__INPUT DATA__:
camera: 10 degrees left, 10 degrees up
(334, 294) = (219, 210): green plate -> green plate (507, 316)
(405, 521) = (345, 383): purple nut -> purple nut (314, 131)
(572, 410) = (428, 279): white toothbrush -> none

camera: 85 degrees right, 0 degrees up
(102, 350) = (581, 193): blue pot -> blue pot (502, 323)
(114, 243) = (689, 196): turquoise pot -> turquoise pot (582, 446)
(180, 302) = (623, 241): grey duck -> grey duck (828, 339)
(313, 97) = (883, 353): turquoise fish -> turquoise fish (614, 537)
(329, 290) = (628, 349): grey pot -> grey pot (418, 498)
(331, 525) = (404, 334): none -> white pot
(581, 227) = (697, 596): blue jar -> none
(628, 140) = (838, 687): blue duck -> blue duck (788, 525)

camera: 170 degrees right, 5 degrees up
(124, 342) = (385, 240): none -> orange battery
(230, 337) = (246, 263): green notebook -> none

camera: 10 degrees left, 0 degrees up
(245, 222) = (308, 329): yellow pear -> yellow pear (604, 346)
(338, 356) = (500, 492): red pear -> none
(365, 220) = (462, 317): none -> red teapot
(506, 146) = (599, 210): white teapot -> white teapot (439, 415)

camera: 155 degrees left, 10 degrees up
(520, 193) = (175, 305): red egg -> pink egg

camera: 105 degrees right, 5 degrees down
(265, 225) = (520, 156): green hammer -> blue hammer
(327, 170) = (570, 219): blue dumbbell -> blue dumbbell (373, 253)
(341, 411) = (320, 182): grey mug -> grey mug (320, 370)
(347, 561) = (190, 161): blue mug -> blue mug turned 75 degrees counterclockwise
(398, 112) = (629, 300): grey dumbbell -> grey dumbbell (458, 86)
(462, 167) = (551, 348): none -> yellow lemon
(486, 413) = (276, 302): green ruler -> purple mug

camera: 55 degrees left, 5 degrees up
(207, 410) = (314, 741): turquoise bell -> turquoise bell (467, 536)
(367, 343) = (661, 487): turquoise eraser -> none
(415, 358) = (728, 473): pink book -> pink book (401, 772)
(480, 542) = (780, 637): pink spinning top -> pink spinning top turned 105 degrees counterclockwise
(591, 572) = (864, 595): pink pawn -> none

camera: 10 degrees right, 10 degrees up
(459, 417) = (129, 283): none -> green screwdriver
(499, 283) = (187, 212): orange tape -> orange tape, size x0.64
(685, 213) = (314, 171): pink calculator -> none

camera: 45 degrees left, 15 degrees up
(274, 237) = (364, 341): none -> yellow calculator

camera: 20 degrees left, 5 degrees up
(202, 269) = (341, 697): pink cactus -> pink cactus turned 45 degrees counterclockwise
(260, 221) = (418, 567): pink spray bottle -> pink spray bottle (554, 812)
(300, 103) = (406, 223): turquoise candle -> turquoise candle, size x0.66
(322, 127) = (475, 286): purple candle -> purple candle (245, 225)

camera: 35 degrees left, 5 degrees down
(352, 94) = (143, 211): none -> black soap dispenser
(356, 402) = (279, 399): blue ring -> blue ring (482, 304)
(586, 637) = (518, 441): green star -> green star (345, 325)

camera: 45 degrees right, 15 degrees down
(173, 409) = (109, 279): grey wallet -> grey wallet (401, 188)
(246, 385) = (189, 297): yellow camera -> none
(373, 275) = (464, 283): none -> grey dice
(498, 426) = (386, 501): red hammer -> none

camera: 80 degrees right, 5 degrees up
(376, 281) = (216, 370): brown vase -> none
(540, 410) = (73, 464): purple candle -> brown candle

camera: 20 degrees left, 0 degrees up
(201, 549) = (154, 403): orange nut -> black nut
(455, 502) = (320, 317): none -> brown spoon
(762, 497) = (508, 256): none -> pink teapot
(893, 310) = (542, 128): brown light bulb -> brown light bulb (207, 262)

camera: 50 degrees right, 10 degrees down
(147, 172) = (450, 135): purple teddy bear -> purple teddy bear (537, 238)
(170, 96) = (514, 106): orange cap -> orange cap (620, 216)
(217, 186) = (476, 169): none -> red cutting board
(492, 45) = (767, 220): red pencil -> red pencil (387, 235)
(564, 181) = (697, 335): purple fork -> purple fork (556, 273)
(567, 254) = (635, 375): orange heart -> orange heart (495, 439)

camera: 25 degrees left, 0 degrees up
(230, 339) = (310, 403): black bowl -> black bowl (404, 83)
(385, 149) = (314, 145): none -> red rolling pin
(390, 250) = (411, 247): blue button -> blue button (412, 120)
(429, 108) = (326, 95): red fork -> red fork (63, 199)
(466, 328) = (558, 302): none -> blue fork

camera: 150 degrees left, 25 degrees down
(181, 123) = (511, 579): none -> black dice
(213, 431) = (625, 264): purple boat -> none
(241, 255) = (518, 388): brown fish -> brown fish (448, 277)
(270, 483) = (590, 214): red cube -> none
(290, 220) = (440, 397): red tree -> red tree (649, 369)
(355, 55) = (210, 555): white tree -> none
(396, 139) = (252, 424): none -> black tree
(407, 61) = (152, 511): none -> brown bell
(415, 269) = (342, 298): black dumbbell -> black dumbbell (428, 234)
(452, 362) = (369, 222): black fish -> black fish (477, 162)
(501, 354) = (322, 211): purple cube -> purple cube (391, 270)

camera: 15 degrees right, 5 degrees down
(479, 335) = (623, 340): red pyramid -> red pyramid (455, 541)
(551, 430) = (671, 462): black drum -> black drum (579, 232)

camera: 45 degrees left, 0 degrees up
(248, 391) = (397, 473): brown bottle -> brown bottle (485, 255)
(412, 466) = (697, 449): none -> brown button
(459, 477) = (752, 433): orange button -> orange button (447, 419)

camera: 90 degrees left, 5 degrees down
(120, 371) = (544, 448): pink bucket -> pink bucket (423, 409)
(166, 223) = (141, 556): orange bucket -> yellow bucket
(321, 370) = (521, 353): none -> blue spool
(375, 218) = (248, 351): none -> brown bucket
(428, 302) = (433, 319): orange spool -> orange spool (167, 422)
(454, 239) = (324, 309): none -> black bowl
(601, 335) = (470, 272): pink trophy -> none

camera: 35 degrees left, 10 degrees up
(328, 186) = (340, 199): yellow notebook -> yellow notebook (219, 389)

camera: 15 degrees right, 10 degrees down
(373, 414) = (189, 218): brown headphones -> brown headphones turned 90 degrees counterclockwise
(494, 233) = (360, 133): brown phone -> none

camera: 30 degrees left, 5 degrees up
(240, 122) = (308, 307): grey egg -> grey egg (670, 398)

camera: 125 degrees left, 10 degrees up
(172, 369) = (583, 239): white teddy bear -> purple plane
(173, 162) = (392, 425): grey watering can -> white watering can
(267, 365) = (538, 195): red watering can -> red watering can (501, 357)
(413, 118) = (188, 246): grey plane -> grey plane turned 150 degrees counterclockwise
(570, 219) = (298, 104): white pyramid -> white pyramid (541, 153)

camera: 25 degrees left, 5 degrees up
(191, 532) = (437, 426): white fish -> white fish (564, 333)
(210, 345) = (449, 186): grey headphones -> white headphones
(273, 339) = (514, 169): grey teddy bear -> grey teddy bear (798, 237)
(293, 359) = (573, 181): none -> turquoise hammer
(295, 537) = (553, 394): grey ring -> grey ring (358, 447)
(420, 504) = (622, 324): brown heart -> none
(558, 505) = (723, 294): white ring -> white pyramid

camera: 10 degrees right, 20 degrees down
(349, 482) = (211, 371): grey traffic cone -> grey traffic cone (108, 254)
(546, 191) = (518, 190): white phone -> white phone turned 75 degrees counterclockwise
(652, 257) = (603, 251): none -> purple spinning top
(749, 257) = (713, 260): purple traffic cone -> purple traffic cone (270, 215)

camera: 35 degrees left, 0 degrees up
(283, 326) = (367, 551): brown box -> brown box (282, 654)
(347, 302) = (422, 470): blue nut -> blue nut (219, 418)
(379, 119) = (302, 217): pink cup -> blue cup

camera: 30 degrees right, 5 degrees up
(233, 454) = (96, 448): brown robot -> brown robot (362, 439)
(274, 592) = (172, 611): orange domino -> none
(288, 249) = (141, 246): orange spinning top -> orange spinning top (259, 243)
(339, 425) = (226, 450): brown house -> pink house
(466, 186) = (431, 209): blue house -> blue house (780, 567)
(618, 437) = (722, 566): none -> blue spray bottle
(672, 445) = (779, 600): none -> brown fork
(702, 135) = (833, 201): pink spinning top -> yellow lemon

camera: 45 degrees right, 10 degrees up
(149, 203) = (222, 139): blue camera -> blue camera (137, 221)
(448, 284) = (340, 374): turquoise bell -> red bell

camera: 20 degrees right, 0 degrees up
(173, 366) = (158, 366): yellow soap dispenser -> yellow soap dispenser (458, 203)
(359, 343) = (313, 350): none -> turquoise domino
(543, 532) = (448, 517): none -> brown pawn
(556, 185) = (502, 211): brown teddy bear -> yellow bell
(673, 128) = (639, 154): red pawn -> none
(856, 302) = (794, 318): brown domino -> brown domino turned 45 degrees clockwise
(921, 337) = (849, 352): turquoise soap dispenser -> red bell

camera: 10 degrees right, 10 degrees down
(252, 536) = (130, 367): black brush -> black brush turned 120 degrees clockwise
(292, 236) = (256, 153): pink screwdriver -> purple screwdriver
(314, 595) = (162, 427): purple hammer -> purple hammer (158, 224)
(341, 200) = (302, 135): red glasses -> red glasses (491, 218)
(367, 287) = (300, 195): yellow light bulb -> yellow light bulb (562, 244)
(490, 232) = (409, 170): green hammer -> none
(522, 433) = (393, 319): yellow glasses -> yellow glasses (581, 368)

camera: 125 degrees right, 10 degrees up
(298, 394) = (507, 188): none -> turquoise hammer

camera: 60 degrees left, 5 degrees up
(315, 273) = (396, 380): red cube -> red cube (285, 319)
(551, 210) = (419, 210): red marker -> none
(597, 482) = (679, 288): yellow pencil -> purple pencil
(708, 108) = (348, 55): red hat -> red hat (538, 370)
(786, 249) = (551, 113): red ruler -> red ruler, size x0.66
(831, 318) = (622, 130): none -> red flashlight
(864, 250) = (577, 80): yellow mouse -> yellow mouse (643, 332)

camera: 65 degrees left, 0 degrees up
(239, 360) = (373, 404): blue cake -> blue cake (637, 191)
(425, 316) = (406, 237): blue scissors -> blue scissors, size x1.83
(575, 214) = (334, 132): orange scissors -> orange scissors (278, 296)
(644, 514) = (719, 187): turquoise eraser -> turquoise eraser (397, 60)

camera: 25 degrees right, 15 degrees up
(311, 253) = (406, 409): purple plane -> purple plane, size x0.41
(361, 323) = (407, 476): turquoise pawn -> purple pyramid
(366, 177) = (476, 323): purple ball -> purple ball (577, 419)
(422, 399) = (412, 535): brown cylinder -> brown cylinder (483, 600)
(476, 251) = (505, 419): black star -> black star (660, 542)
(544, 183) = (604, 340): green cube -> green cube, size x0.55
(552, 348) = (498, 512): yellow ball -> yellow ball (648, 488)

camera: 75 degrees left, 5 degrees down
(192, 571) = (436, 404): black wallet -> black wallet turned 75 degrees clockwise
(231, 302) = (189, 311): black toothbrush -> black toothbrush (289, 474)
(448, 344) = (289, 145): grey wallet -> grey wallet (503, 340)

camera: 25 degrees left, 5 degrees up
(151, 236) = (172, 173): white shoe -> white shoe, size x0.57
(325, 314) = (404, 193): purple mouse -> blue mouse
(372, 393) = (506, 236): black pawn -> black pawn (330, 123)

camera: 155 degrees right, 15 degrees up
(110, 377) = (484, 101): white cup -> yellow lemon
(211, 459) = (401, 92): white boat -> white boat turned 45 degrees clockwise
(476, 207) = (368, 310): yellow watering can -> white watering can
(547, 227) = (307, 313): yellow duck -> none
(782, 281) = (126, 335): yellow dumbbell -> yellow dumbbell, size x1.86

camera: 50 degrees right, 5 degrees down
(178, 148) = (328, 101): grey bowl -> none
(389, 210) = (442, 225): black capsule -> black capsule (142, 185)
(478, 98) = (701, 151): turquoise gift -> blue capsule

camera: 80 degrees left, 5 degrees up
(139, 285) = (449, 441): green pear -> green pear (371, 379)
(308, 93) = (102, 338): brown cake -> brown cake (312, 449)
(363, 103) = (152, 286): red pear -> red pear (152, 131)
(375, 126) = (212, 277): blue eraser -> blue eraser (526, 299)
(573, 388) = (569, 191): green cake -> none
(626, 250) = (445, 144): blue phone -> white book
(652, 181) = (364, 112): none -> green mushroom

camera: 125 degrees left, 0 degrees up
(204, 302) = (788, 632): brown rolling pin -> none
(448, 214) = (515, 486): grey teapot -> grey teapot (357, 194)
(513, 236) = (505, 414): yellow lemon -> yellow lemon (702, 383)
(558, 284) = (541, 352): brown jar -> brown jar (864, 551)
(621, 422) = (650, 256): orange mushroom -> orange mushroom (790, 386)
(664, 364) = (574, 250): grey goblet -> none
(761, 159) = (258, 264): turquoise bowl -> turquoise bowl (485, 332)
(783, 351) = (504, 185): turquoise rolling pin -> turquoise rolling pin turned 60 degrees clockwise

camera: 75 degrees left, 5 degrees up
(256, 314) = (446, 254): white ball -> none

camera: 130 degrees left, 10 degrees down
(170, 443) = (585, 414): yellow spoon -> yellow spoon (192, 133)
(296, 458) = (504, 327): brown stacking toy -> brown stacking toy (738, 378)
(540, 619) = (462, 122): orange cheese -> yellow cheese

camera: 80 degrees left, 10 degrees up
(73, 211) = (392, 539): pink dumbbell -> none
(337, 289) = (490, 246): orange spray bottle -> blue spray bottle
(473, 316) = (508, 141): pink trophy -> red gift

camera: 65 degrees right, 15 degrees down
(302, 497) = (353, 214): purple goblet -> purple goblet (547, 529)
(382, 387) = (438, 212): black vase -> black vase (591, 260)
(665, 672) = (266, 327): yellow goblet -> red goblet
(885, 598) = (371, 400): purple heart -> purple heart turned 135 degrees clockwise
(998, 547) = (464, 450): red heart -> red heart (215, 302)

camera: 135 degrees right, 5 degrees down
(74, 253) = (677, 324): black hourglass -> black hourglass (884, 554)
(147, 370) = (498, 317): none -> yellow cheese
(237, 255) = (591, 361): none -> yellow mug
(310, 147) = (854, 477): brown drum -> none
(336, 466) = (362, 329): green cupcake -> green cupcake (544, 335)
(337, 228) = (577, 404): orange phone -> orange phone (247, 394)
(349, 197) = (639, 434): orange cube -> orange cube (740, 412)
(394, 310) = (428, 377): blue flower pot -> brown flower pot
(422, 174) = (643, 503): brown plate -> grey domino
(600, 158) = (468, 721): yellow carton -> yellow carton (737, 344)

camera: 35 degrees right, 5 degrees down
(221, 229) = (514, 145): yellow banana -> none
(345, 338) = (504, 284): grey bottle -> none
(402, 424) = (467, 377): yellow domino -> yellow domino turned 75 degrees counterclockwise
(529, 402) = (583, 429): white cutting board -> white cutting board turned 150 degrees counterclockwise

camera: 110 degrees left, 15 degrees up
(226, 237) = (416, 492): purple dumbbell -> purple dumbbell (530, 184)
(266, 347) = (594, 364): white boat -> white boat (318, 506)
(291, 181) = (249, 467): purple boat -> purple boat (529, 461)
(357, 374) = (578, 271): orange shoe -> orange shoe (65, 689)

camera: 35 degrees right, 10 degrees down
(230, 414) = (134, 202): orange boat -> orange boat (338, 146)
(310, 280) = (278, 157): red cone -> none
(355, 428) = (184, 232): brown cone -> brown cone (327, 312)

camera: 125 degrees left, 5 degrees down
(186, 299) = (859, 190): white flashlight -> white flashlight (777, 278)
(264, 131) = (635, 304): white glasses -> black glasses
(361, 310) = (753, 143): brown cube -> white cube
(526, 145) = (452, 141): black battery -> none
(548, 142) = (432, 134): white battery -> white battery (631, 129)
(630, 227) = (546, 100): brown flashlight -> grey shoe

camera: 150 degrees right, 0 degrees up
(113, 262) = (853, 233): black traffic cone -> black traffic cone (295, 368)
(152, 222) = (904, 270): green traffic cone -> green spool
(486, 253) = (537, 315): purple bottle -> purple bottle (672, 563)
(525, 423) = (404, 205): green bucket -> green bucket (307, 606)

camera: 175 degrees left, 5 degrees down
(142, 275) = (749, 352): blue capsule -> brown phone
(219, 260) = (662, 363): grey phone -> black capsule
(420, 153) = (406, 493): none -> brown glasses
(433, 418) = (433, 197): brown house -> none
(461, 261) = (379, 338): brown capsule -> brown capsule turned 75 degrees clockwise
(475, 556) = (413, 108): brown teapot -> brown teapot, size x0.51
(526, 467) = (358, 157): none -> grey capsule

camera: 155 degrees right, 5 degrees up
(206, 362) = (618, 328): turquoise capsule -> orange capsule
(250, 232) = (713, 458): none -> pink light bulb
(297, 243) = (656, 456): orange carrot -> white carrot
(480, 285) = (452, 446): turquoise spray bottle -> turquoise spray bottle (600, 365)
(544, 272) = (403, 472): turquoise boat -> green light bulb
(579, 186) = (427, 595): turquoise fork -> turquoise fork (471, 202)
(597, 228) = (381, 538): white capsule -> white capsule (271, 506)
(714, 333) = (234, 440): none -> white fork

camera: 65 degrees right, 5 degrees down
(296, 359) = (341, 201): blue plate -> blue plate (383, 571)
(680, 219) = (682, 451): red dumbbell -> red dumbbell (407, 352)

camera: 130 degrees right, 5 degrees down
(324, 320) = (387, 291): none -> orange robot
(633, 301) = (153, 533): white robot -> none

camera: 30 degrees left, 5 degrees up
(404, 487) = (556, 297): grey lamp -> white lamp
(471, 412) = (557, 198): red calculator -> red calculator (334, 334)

__PROBLEM__:
Return all lines in the data that include the word "counterclockwise".

__SOLVED EXERCISE__:
(347, 561) = (190, 161): blue mug -> blue mug turned 75 degrees counterclockwise
(480, 542) = (780, 637): pink spinning top -> pink spinning top turned 105 degrees counterclockwise
(202, 269) = (341, 697): pink cactus -> pink cactus turned 45 degrees counterclockwise
(373, 414) = (189, 218): brown headphones -> brown headphones turned 90 degrees counterclockwise
(413, 118) = (188, 246): grey plane -> grey plane turned 150 degrees counterclockwise
(546, 191) = (518, 190): white phone -> white phone turned 75 degrees counterclockwise
(402, 424) = (467, 377): yellow domino -> yellow domino turned 75 degrees counterclockwise
(529, 402) = (583, 429): white cutting board -> white cutting board turned 150 degrees counterclockwise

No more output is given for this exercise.